#### [WHAT TO WORK ON]
Please copy, character for character, the lines of the listing below, starting at the line that contains "Question: Does matte" and ending at the line that contains "(C) matte white polo shirt at center", with both of those lines included.

#### [STUDY MATERIAL]
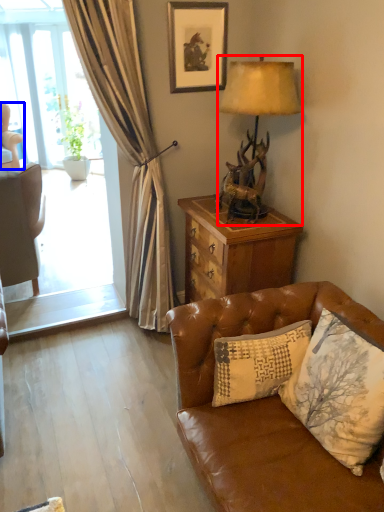
Question: Which of the following is the farthest to the observer, lamp (highlighted by a red box) or chair (highlighted by a blue box)?

Choices:
 (A) lamp
 (B) chair

Answer: (B)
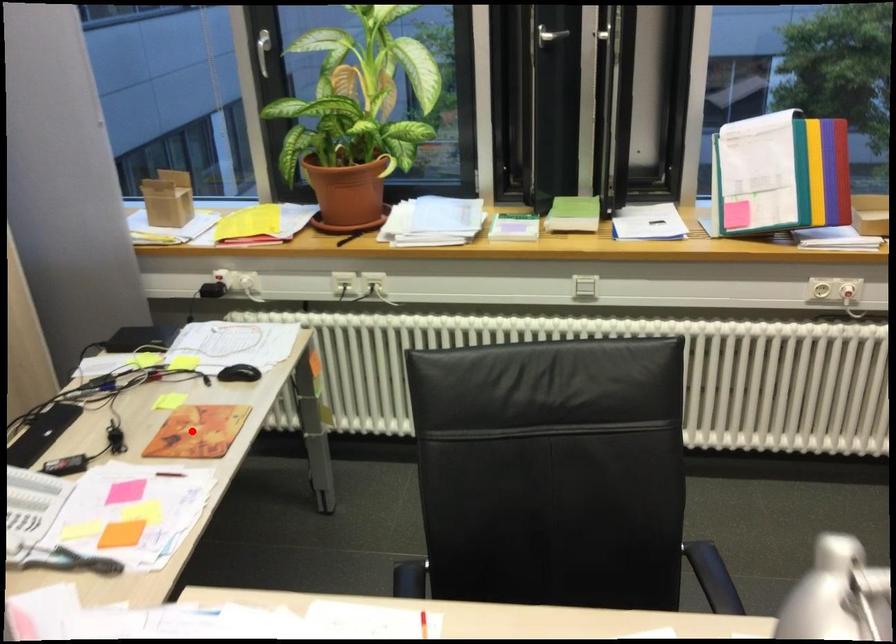
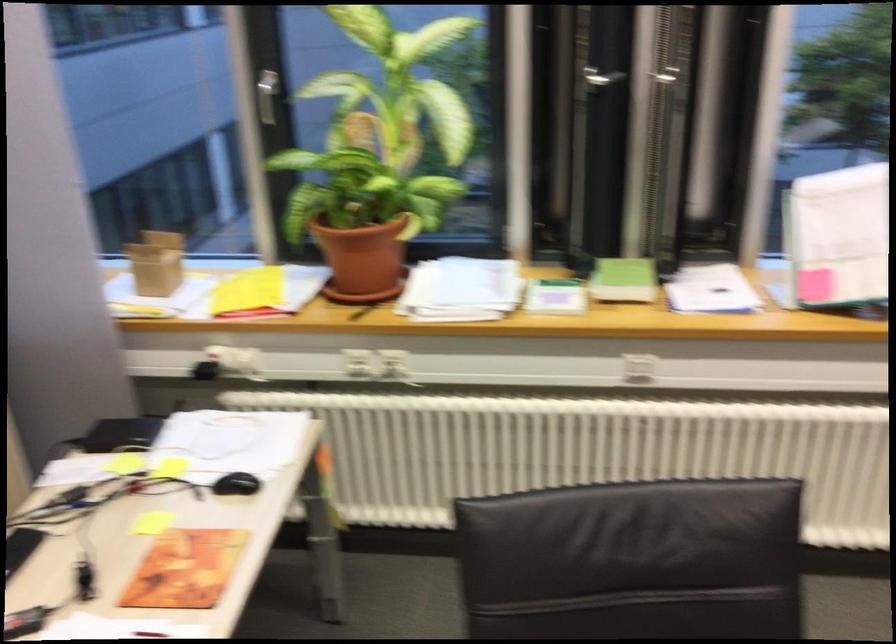
In the second image, find the point that corresponds to the highlighted location in the first image.

(185, 569)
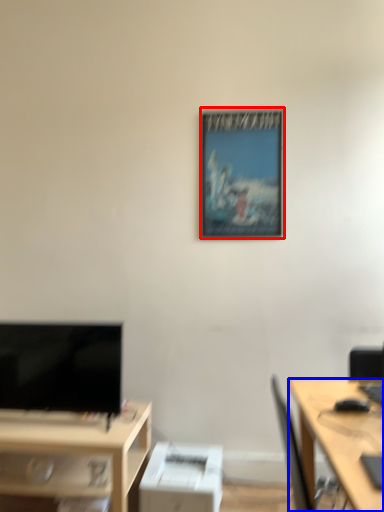
Question: Which object appears closest to the camera in this image, picture frame (highlighted by a red box) or desk (highlighted by a blue box)?

Choices:
 (A) picture frame
 (B) desk

Answer: (B)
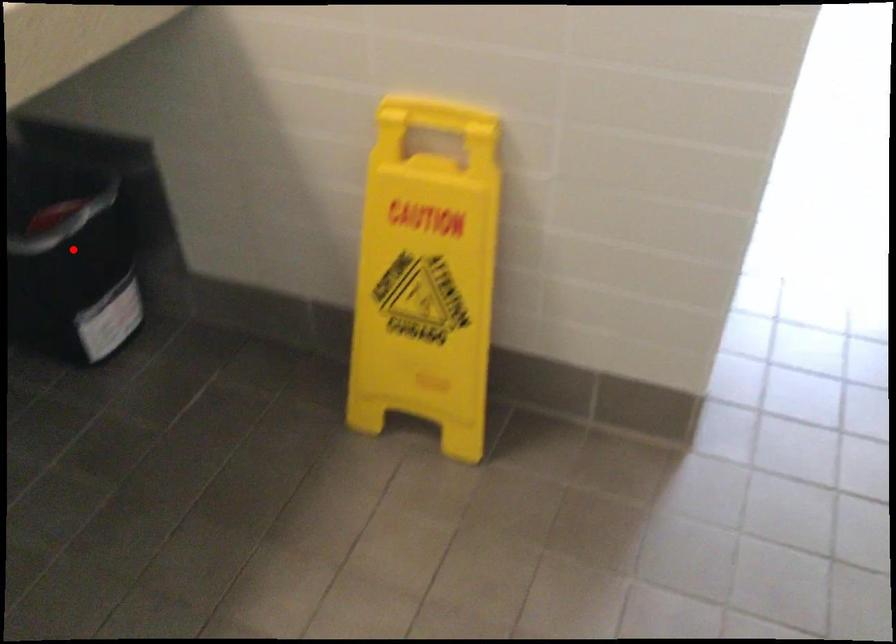
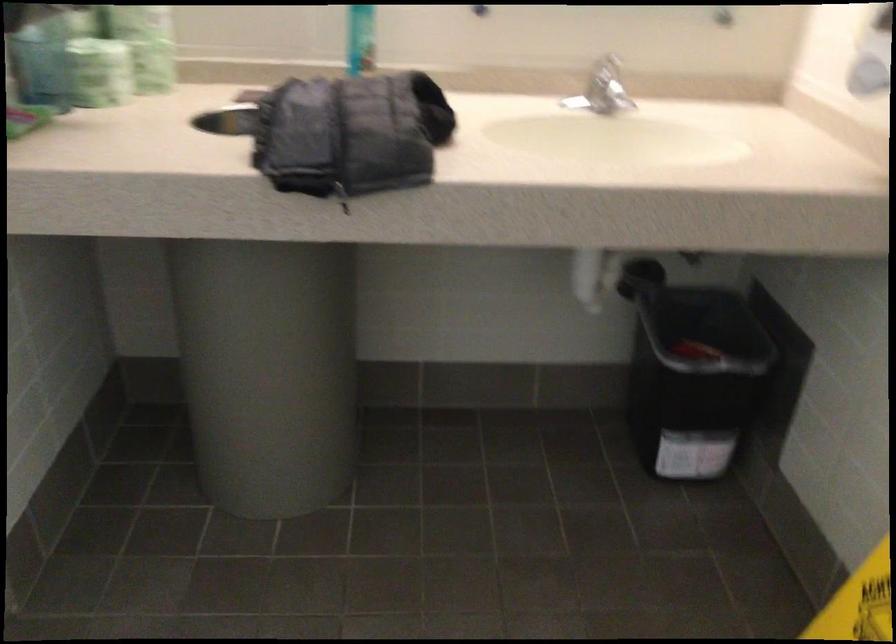
Where in the second image is the point corresponding to the highlighted location from the first image?

(691, 373)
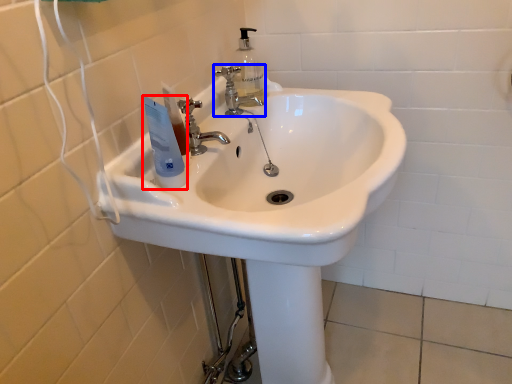
Question: Which object is further to the camera taking this photo, mouthwash (highlighted by a red box) or tap (highlighted by a blue box)?

Choices:
 (A) mouthwash
 (B) tap

Answer: (B)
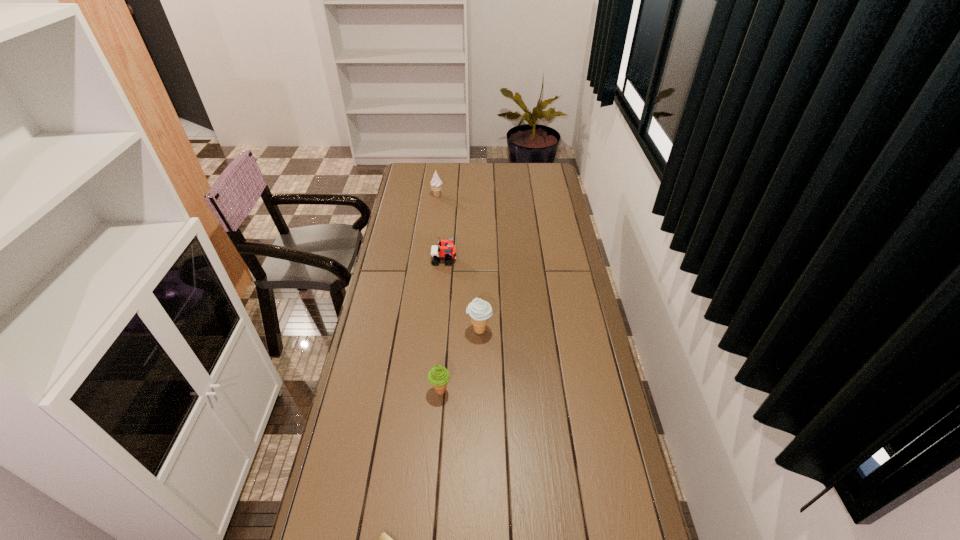
The width and height of the screenshot is (960, 540). Identify the location of free space that satisfies the following two spatial constraints: 1. on the back side of the nearest icecream; 2. on the front-facing side of the Lego. (450, 260).

I want to click on vacant space that satisfies the following two spatial constraints: 1. on the front-facing side of the second farthest object; 2. on the back side of the second nearest object, so click(x=433, y=390).

The image size is (960, 540). Find the location of `free space that satisfies the following two spatial constraints: 1. on the front-facing side of the Lego; 2. on the left side of the second nearest object`. free space that satisfies the following two spatial constraints: 1. on the front-facing side of the Lego; 2. on the left side of the second nearest object is located at coordinates (433, 390).

This screenshot has height=540, width=960. In order to click on free location that satisfies the following two spatial constraints: 1. on the front-facing side of the second farthest object; 2. on the right side of the second farthest icecream in this screenshot , I will do `click(438, 330)`.

This screenshot has width=960, height=540. Find the location of `vacant space that satisfies the following two spatial constraints: 1. on the front-facing side of the second farthest object; 2. on the left side of the rightmost object`. vacant space that satisfies the following two spatial constraints: 1. on the front-facing side of the second farthest object; 2. on the left side of the rightmost object is located at coordinates (438, 330).

Image resolution: width=960 pixels, height=540 pixels. In order to click on free spot that satisfies the following two spatial constraints: 1. on the front-facing side of the farthest object; 2. on the left side of the second nearest object in this screenshot , I will do `click(412, 390)`.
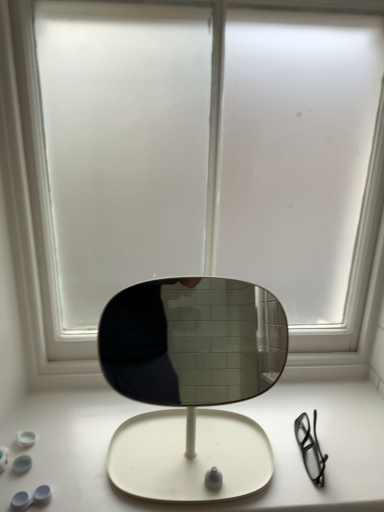
Question: Is frosted glass window at center completely or partially outside of white matte table at center?

Choices:
 (A) yes
 (B) no

Answer: (A)

Question: Does frosted glass window at center have a smaller size compared to white matte table at center?

Choices:
 (A) yes
 (B) no

Answer: (B)

Question: Is the position of frosted glass window at center less distant than that of white matte table at center?

Choices:
 (A) no
 (B) yes

Answer: (B)

Question: Can you confirm if frosted glass window at center is taller than white matte table at center?

Choices:
 (A) no
 (B) yes

Answer: (B)

Question: From a real-world perspective, is frosted glass window at center located higher than white matte table at center?

Choices:
 (A) no
 (B) yes

Answer: (B)

Question: Would you say frosted glass window at center contains white matte table at center?

Choices:
 (A) no
 (B) yes

Answer: (A)

Question: Considering the relative sizes of white matte table at center and frosted glass window at center in the image provided, is white matte table at center wider than frosted glass window at center?

Choices:
 (A) yes
 (B) no

Answer: (A)

Question: Can you confirm if white matte table at center is thinner than frosted glass window at center?

Choices:
 (A) yes
 (B) no

Answer: (B)

Question: Is white matte table at center positioned beyond the bounds of frosted glass window at center?

Choices:
 (A) no
 (B) yes

Answer: (B)

Question: Considering the relative positions of white matte table at center and frosted glass window at center in the image provided, is white matte table at center to the right of frosted glass window at center from the viewer's perspective?

Choices:
 (A) yes
 (B) no

Answer: (B)

Question: Considering the relative positions of white matte table at center and frosted glass window at center in the image provided, is white matte table at center behind frosted glass window at center?

Choices:
 (A) no
 (B) yes

Answer: (B)

Question: From the image's perspective, does white matte table at center appear lower than frosted glass window at center?

Choices:
 (A) no
 (B) yes

Answer: (B)

Question: From a real-world perspective, relative to frosted glass window at center, is white matte table at center vertically above or below?

Choices:
 (A) below
 (B) above

Answer: (A)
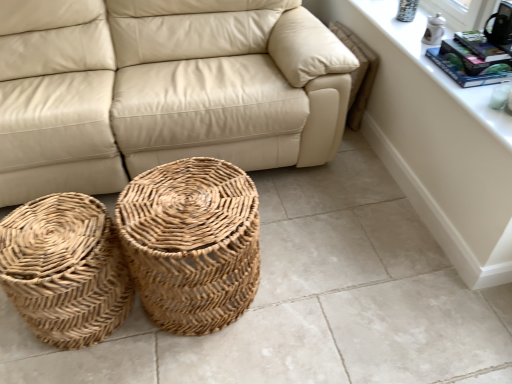
Image resolution: width=512 pixels, height=384 pixels. Find the location of `free location above natural woven basket at center, which appears as the 1th basket when viewed from the right (from a real-world perspective)`. free location above natural woven basket at center, which appears as the 1th basket when viewed from the right (from a real-world perspective) is located at coordinates (182, 203).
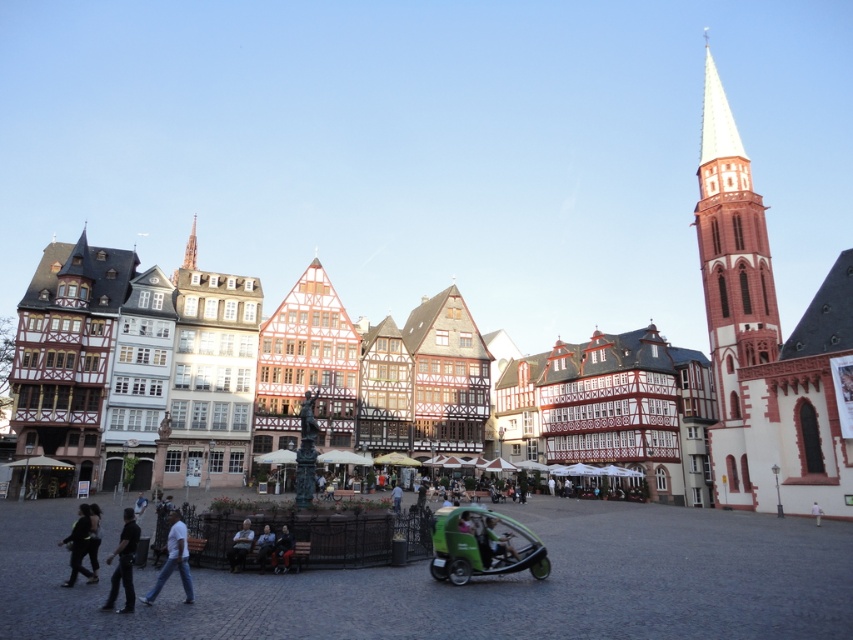
Based on the provided coordinates, which object in the scene is located at point (x=730, y=285)?

The white stone tower at upper right is located at point (x=730, y=285).

You are standing in the European town square and want to walk from point A to point B. Point A is at coordinate point (738, 422) and point B is at coordinate point (167, 536). Which point is closer to you when you start walking?

Point A at coordinate point (738, 422) is closer to you since it is further to the viewer than point B at coordinate point (167, 536).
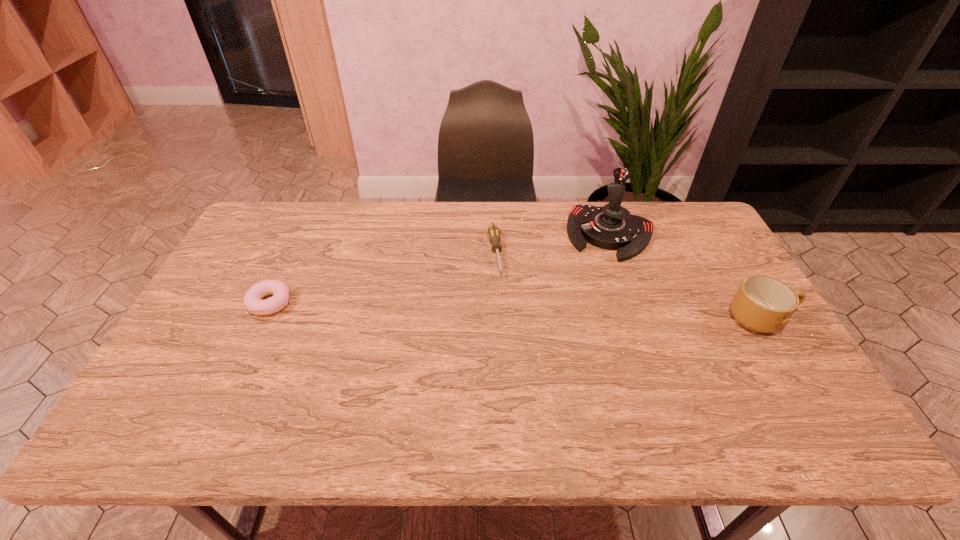
Locate an element on the screen. The image size is (960, 540). the leftmost object is located at coordinates (252, 299).

The width and height of the screenshot is (960, 540). Find the location of `mug`. mug is located at coordinates (762, 304).

Identify the location of the second tallest object. Image resolution: width=960 pixels, height=540 pixels. (762, 304).

This screenshot has width=960, height=540. In order to click on the third object from right to left in this screenshot , I will do `click(493, 232)`.

The height and width of the screenshot is (540, 960). Find the location of `the second object from right to left`. the second object from right to left is located at coordinates (612, 227).

I want to click on the tallest object, so click(612, 227).

Locate an element on the screen. The height and width of the screenshot is (540, 960). vacant region located on the front of the doughnut is located at coordinates (256, 334).

Locate an element on the screen. This screenshot has height=540, width=960. free space located 0.370m at the tip of the third object from right to left is located at coordinates (516, 386).

The width and height of the screenshot is (960, 540). Identify the location of free space located at the tip of the third object from right to left. (516, 393).

Where is `free spot located at the tip of the third object from right to left`? The height and width of the screenshot is (540, 960). free spot located at the tip of the third object from right to left is located at coordinates pos(510,352).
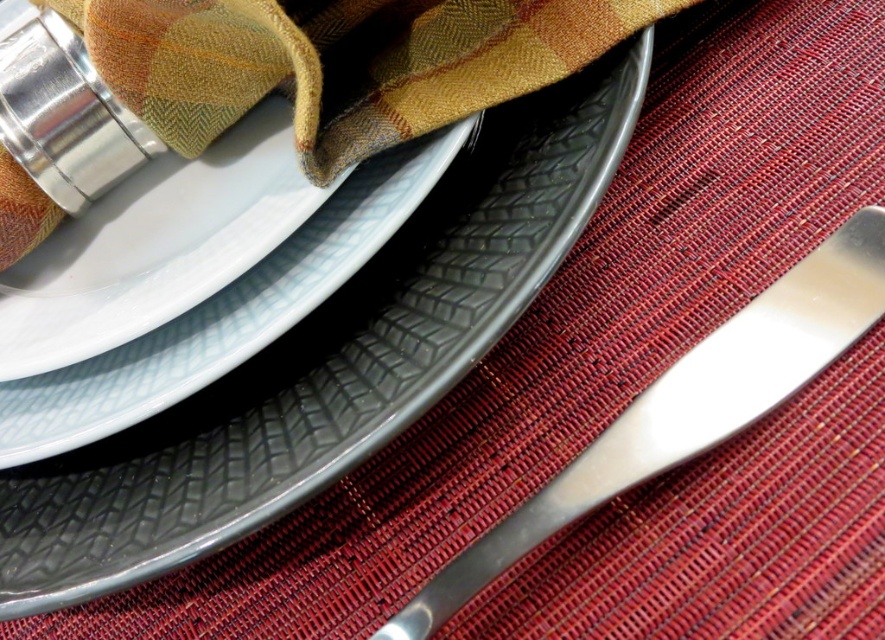
You are a GUI agent. You are given a task and a screenshot of the screen. Output one action in this format:
    pyautogui.click(x=<x>, y=<y>)
    Task: Click on the polished metal butter knife at lower right
    
    Given the screenshot: What is the action you would take?
    pyautogui.click(x=686, y=406)

Identify the location of polished metal butter knife at lower right. (686, 406).

Is the position of matte gray platter at center less distant than that of polished metal butter knife at lower right?

No, it is behind polished metal butter knife at lower right.

Who is more forward, (x=618, y=97) or (x=724, y=369)?

Point (x=724, y=369)

Locate an element on the screen. matte gray platter at center is located at coordinates (329, 362).

Does point (485, 243) lie in front of point (93, 412)?

No, it is behind (93, 412).

Who is taller, matte gray platter at center or matte gray plate at center?

Standing taller between the two is matte gray platter at center.

Between point (104, 540) and point (304, 257), which one is positioned behind?

The point (304, 257) is behind.

Where is `matte gray platter at center`? matte gray platter at center is located at coordinates (329, 362).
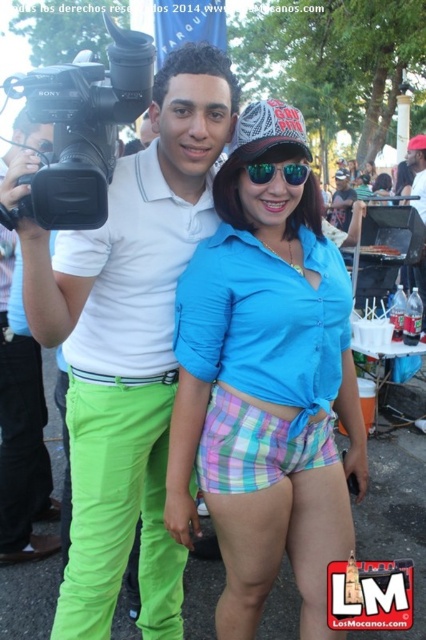
Question: Where is blue cotton shirt at center located in relation to matte white shirt at center in the image?

Choices:
 (A) below
 (B) above

Answer: (A)

Question: Which point is farther from the camera taking this photo?

Choices:
 (A) (241, 580)
 (B) (14, 86)

Answer: (A)

Question: Among these objects, which one is farthest from the camera?

Choices:
 (A) matte white polo shirt at center
 (B) black plastic video camera at upper left

Answer: (A)

Question: Is matte white polo shirt at center thinner than black plastic video camera at upper left?

Choices:
 (A) yes
 (B) no

Answer: (B)

Question: Does matte white polo shirt at center come in front of green reflective sunglasses at center?

Choices:
 (A) no
 (B) yes

Answer: (B)

Question: Among these objects, which one is nearest to the camera?

Choices:
 (A) blue cotton shirt at center
 (B) green reflective sunglasses at center
 (C) matte white polo shirt at center

Answer: (C)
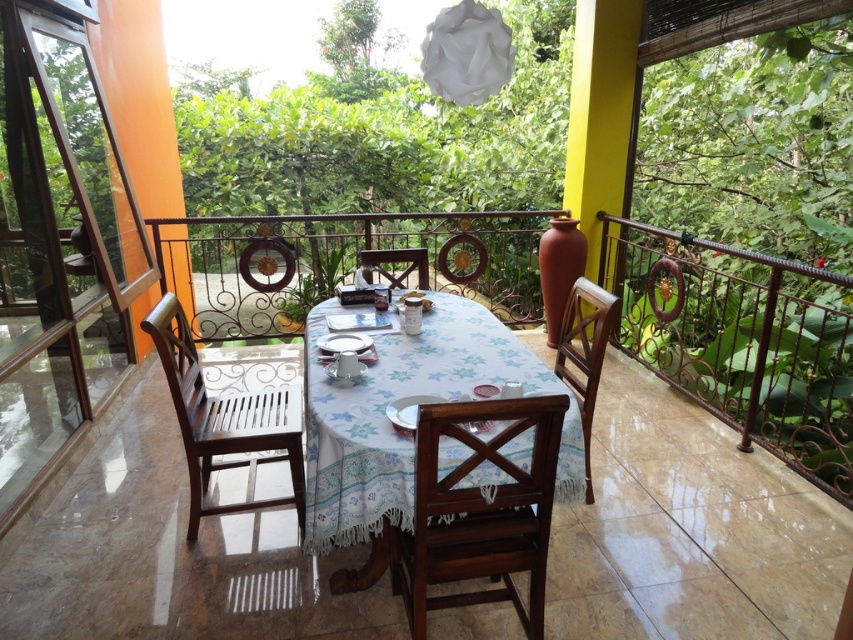
Which is in front, point (416, 477) or point (422, 252)?

Positioned in front is point (416, 477).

#### [ANSWER TO THE EXERCISE]
Question: Does matte white polo shirt at center come in front of green reflective sunglasses at center?

Choices:
 (A) no
 (B) yes

Answer: (B)

Question: Among these objects, which one is nearest to the camera?

Choices:
 (A) blue cotton shirt at center
 (B) green reflective sunglasses at center
 (C) matte white polo shirt at center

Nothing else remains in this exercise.